◆ Object count comparisons ◆
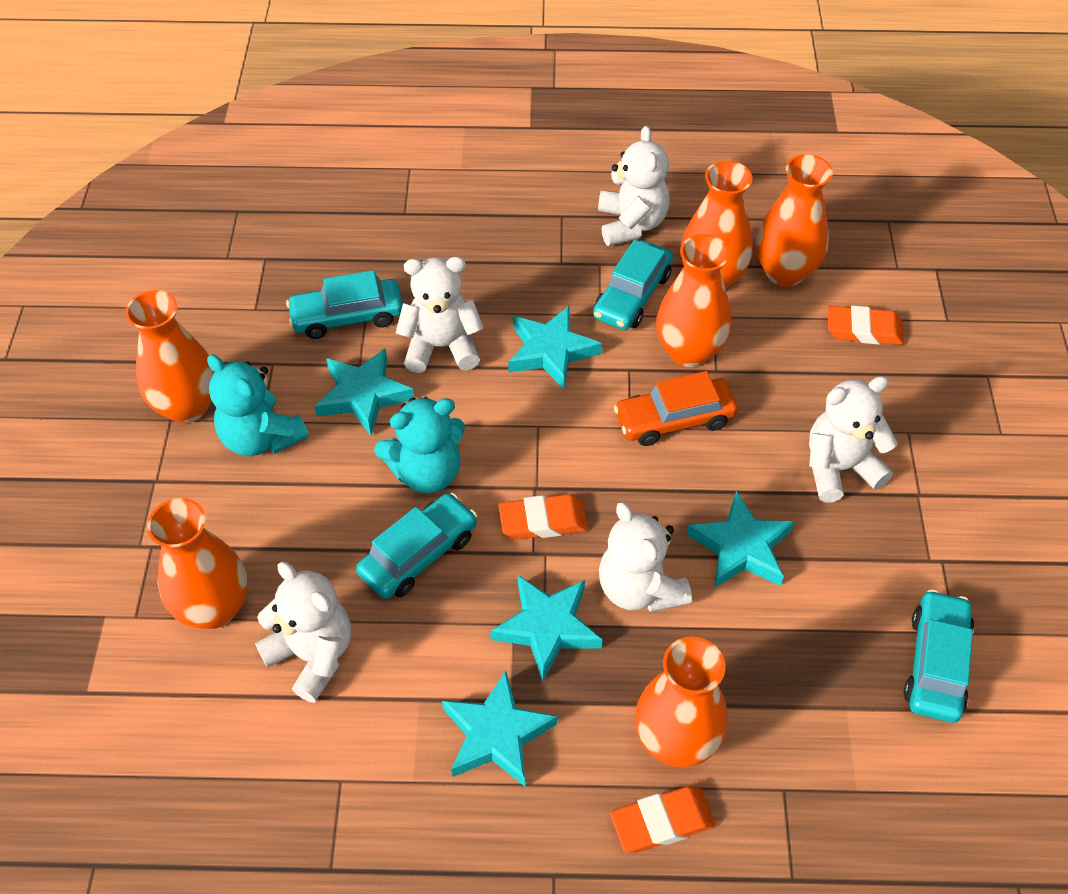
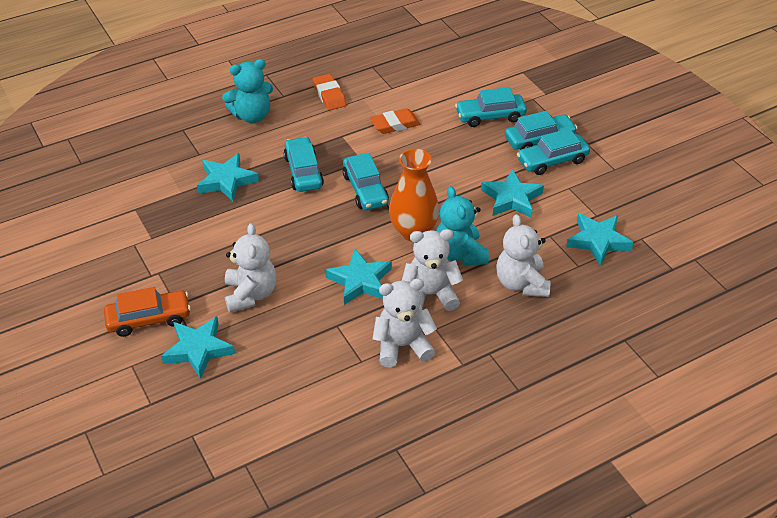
orange eraser: [498,494,588,540] [610,786,716,853] [828,305,904,345] = 3 -> [313,74,346,110] [370,108,420,134] = 2
orange vase: [125,290,215,423] [147,498,248,629] [635,637,728,767] [656,234,731,367] [681,160,753,289] [756,154,833,287] = 6 -> [389,148,439,241] = 1
turquoise car: [286,270,403,339] [356,493,477,599] [593,240,673,330] [904,589,974,723] = 4 -> [284,137,324,192] [343,153,389,210] [455,87,527,127] [505,111,577,150] [517,128,590,175] = 5
white teddy bear: [255,562,351,703] [396,256,484,373] [598,126,670,246] [599,502,692,612] [809,376,898,503] = 5 -> [225,223,277,313] [373,278,437,367] [402,229,463,311] [496,214,550,297] = 4

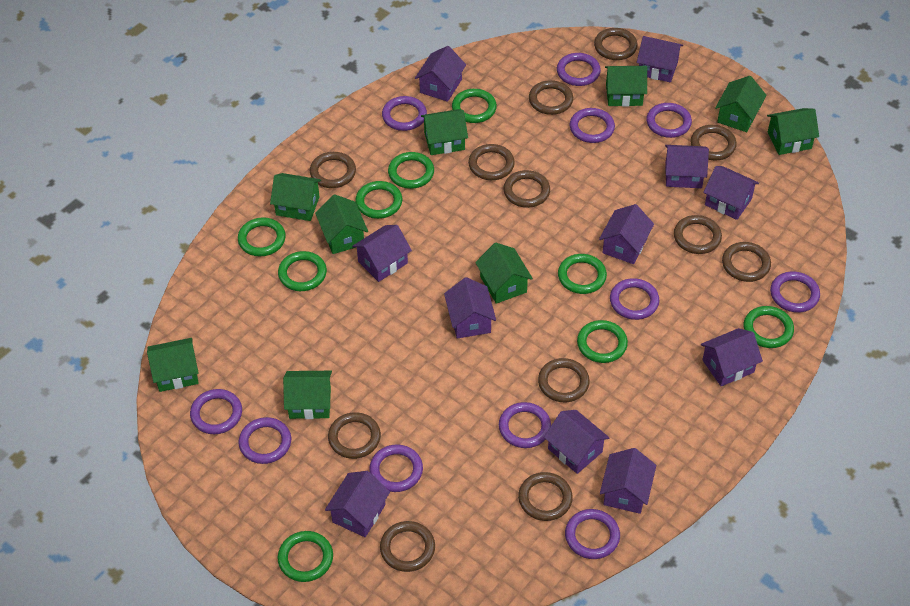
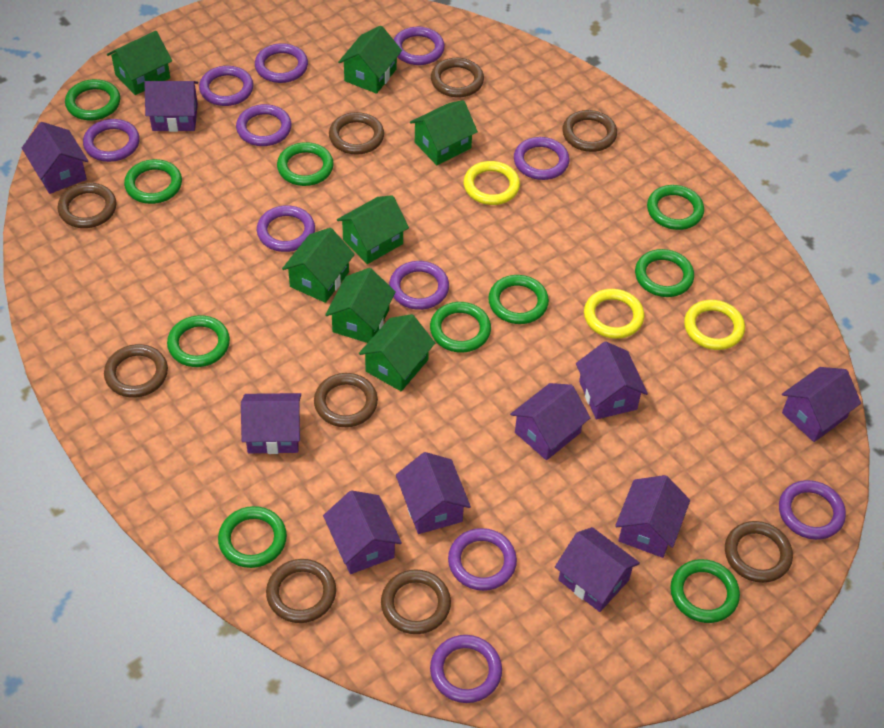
brown ring: [310,152,356,188] [328,412,381,459] [380,521,435,572] [468,144,515,180] [503,170,550,208] [518,472,573,521] [529,80,573,115] [538,358,590,402] [594,28,638,60] [674,215,722,254] [690,125,737,161] [722,242,771,282] = 12 -> [57,183,117,228] [104,344,168,398] [266,559,336,623] [314,373,378,427] [329,112,384,155] [381,569,451,634] [431,58,484,97] [562,110,617,152] [725,521,793,583] = 9
green house: [147,338,199,392] [270,173,321,221] [283,371,332,419] [315,194,368,254] [421,109,468,155] [475,243,533,304] [605,66,647,107] [715,76,767,132] [767,108,819,155] = 9 -> [107,31,172,95] [282,228,355,303] [325,268,396,343] [337,195,409,264] [338,26,402,94] [359,314,435,391] [410,100,478,165] = 7
green ring: [238,217,286,257] [278,251,327,291] [278,531,333,582] [355,181,402,219] [388,152,434,189] [452,89,497,123] [558,254,607,294] [577,320,628,363] [744,306,794,348] = 9 -> [65,79,120,120] [124,159,182,204] [167,315,230,367] [218,506,287,568] [277,142,334,186] [430,302,491,353] [488,275,549,324] [635,249,694,297] [647,185,704,230] [670,559,740,623] = 10
purple house: [325,471,390,537] [352,225,412,282] [415,46,466,102] [444,277,496,339] [544,410,610,474] [599,204,654,264] [600,448,656,514] [636,36,683,83] [665,145,709,188] [701,328,763,386] [703,166,759,220] = 11 -> [22,122,88,194] [144,81,198,132] [241,393,301,454] [323,490,402,574] [396,452,471,534] [510,383,590,460] [555,527,640,612] [576,341,648,419] [615,475,690,558] [782,367,861,442] = 10
yellow ring: none = 0 -> [463,161,520,205] [584,289,644,339] [684,300,745,350] = 3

◆ Problem details ◆
Each line in the records that carries "orange" must be copied out.

◆ Exercise solution ◆
orange eraser: [498,494,588,540] [610,786,716,853] [828,305,904,345] = 3 -> [313,74,346,110] [370,108,420,134] = 2
orange vase: [125,290,215,423] [147,498,248,629] [635,637,728,767] [656,234,731,367] [681,160,753,289] [756,154,833,287] = 6 -> [389,148,439,241] = 1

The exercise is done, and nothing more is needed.